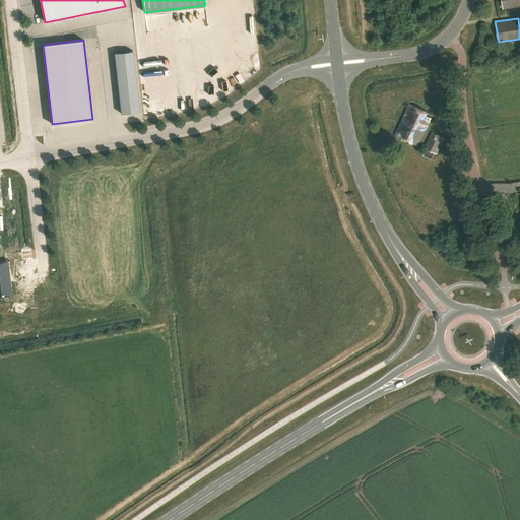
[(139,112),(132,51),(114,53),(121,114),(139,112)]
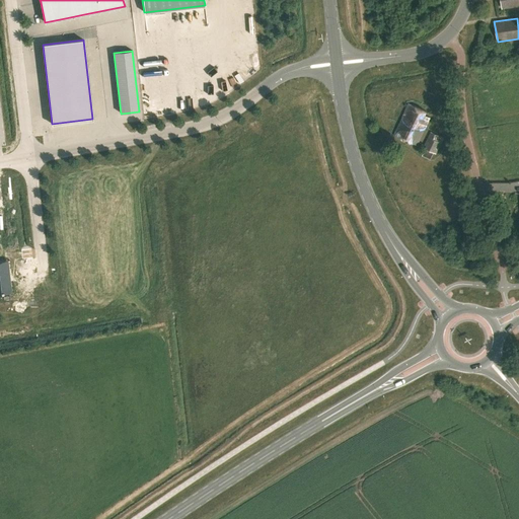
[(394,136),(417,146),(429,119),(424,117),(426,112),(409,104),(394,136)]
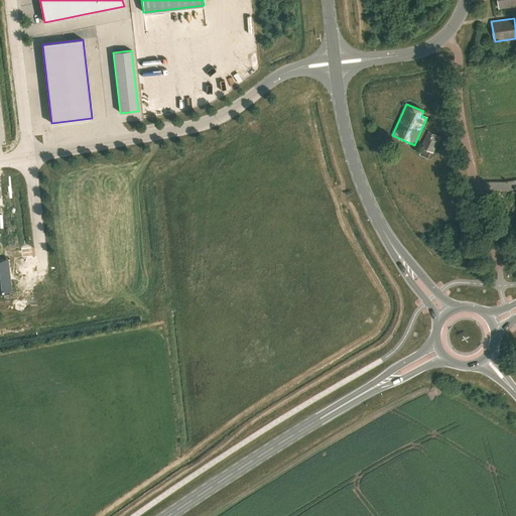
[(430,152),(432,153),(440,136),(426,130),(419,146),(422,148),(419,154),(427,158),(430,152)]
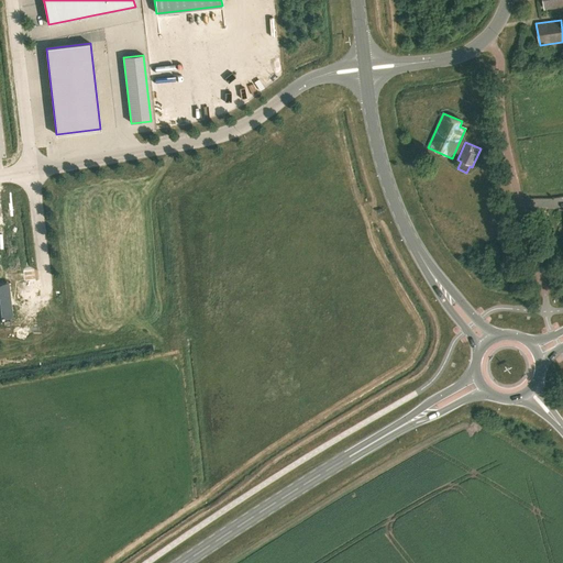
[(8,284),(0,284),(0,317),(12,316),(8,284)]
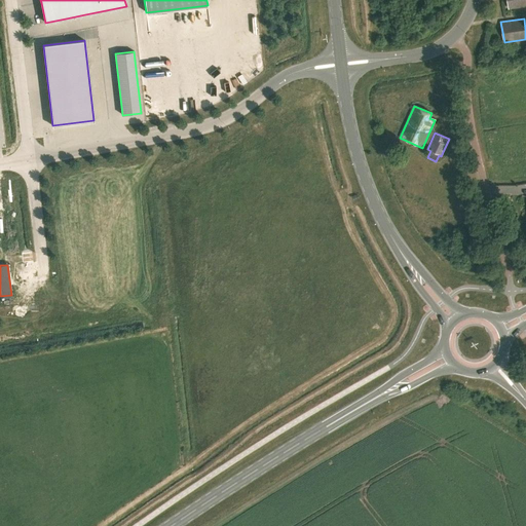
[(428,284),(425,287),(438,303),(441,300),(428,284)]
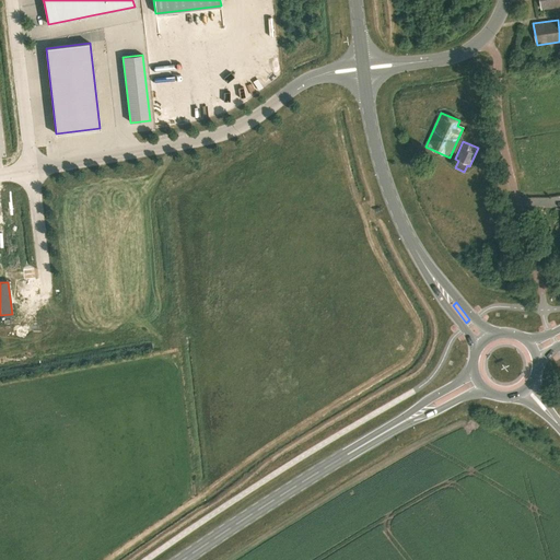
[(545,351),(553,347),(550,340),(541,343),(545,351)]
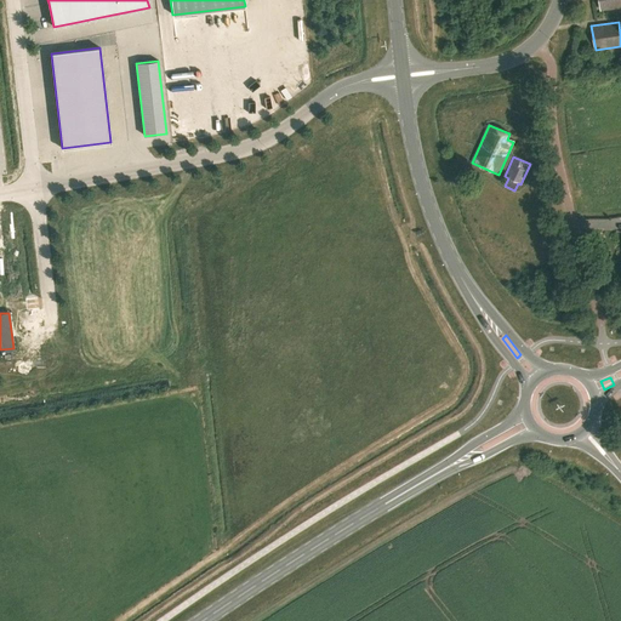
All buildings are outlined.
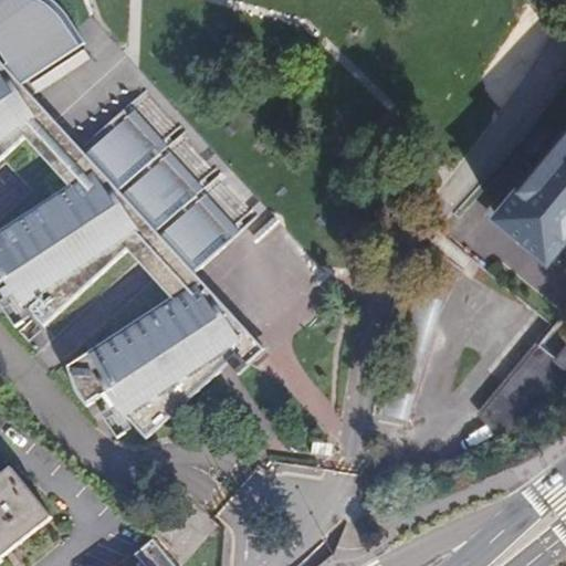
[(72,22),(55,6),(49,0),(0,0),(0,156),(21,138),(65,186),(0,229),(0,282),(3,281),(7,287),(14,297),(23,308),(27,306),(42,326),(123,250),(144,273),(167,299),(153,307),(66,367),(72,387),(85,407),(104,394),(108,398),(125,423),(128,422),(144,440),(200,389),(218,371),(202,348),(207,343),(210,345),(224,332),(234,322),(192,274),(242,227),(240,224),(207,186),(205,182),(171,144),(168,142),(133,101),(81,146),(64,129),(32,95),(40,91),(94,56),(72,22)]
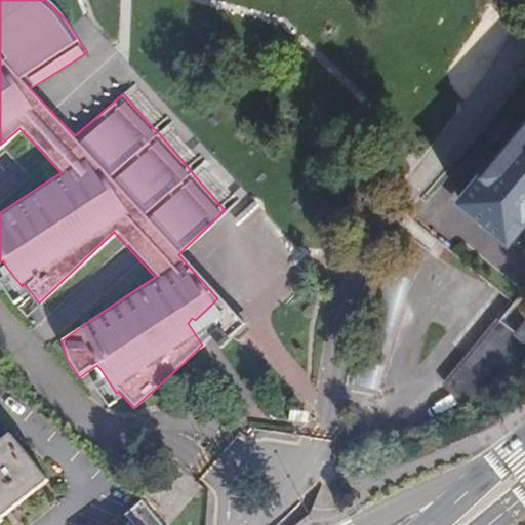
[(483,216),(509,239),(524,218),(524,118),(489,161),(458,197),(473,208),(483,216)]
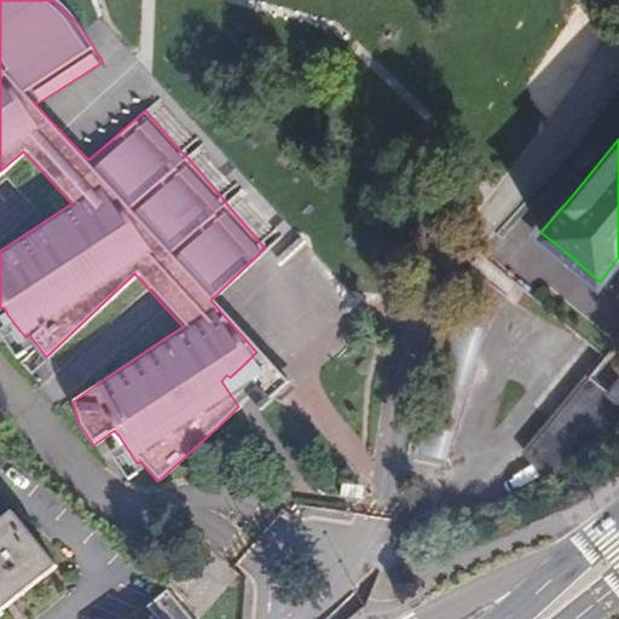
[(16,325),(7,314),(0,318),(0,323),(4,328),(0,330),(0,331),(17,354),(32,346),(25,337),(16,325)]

- _Directions for this task_:
Your answer must be everything above from the line with "[(545,351),(553,347),(550,340),(541,343),(545,351)]" down to the line with "All buildings are outlined.", word for word, and no pictures.

- _Response to this task_:
[(545,351),(553,347),(550,340),(541,343),(545,351)]
All buildings are outlined.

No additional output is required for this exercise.